* **Records supplied**
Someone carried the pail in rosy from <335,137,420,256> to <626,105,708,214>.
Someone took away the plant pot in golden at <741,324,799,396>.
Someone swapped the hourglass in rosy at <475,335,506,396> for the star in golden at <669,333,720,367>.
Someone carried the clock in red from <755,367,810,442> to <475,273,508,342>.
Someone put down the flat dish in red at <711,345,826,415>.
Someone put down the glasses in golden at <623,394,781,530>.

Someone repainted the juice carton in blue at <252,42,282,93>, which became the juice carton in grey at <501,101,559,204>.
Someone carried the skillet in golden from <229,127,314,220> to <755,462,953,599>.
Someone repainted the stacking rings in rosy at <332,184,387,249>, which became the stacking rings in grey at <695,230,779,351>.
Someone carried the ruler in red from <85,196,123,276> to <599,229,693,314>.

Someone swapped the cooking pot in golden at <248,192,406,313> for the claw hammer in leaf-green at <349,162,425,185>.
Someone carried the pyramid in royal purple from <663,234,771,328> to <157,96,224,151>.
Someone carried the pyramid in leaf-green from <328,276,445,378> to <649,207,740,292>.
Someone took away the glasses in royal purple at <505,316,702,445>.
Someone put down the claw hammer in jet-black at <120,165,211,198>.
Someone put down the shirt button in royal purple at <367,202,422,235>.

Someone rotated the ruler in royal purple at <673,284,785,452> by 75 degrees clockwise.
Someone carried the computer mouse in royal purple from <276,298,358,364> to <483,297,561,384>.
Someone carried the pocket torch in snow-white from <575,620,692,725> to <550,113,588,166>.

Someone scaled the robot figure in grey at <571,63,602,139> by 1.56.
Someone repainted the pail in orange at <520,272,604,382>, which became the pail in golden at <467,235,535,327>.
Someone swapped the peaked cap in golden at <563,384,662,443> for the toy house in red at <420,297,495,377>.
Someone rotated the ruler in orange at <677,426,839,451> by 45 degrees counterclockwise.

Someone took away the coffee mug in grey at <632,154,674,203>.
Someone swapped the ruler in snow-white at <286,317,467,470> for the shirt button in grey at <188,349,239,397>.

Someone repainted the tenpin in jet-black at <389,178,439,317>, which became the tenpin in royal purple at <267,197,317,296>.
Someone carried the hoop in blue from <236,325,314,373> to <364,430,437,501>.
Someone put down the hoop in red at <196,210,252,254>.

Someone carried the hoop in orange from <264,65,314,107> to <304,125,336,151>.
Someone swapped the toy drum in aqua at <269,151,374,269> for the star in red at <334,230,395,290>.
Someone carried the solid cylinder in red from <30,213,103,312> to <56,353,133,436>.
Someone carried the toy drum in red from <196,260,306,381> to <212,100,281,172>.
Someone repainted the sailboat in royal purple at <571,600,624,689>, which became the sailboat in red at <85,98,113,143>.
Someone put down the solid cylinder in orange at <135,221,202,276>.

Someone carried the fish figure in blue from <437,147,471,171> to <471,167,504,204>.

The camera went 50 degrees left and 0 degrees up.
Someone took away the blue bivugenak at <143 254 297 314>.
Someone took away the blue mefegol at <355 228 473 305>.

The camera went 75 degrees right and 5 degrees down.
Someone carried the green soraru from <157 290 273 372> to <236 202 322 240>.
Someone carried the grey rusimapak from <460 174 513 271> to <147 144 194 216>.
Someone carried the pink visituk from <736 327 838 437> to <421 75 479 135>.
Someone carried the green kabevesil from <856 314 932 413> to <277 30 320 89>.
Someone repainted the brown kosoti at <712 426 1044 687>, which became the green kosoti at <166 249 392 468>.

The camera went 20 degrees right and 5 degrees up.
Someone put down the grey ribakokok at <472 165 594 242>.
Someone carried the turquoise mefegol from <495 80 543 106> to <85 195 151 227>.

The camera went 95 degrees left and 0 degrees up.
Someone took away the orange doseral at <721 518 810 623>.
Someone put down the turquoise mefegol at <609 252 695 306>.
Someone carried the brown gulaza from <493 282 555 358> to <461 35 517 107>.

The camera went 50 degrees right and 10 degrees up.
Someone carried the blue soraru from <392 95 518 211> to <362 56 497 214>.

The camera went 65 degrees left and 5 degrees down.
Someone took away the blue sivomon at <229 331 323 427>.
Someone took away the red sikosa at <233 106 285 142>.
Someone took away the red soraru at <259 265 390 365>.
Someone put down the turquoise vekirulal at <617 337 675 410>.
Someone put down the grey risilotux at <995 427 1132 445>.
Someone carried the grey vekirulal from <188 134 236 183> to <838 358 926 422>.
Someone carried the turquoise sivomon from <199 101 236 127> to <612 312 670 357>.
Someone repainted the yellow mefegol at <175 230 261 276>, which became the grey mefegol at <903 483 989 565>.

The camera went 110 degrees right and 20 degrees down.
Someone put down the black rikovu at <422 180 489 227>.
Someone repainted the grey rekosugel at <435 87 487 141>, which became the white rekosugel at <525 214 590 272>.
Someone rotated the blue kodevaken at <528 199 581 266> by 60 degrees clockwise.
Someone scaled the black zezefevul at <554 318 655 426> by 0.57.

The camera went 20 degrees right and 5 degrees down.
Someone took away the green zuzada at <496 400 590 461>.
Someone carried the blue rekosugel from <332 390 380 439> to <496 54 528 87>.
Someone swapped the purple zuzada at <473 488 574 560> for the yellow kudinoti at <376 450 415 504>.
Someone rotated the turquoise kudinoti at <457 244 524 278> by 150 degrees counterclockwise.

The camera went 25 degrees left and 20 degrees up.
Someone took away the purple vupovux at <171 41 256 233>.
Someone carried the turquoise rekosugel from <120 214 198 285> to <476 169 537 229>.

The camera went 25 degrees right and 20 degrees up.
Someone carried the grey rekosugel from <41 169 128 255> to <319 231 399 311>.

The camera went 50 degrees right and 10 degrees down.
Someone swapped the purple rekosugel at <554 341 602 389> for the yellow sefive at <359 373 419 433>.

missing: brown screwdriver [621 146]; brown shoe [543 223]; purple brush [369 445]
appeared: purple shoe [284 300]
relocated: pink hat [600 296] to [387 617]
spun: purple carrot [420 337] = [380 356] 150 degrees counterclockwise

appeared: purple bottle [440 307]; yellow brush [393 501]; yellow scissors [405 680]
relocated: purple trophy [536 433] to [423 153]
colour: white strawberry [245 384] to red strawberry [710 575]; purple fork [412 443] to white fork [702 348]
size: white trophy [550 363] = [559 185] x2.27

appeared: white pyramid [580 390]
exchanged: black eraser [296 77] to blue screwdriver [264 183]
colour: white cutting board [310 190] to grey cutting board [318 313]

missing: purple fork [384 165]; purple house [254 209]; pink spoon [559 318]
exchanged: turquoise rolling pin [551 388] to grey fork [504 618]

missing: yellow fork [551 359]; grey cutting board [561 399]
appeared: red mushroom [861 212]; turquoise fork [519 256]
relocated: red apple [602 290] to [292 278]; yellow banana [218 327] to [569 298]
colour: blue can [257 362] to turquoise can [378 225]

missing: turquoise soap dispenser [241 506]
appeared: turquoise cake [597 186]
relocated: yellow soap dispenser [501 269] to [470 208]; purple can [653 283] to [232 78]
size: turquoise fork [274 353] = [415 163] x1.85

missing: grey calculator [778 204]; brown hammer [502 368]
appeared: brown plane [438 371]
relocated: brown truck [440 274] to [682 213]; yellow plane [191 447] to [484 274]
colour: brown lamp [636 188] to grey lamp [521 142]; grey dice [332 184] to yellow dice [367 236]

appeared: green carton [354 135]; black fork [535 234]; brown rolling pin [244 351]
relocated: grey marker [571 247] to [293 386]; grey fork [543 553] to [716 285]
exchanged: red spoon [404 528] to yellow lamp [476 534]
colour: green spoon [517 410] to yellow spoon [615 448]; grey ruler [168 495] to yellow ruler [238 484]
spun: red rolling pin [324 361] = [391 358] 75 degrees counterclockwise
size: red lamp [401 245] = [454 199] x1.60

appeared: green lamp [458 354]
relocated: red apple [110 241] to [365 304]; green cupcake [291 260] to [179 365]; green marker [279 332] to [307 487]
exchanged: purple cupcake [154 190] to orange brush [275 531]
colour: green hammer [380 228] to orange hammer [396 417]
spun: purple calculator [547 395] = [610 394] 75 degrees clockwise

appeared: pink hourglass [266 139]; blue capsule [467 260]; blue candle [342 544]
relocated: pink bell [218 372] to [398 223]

* **What you need to do**
Look through the data above and return exactly the lines from the one that contains "Someone carried the clock" to the one that contains "Someone put down the flat", inclusive, with nothing else.

* **The answer**
Someone carried the clock in red from <755,367,810,442> to <475,273,508,342>.
Someone put down the flat dish in red at <711,345,826,415>.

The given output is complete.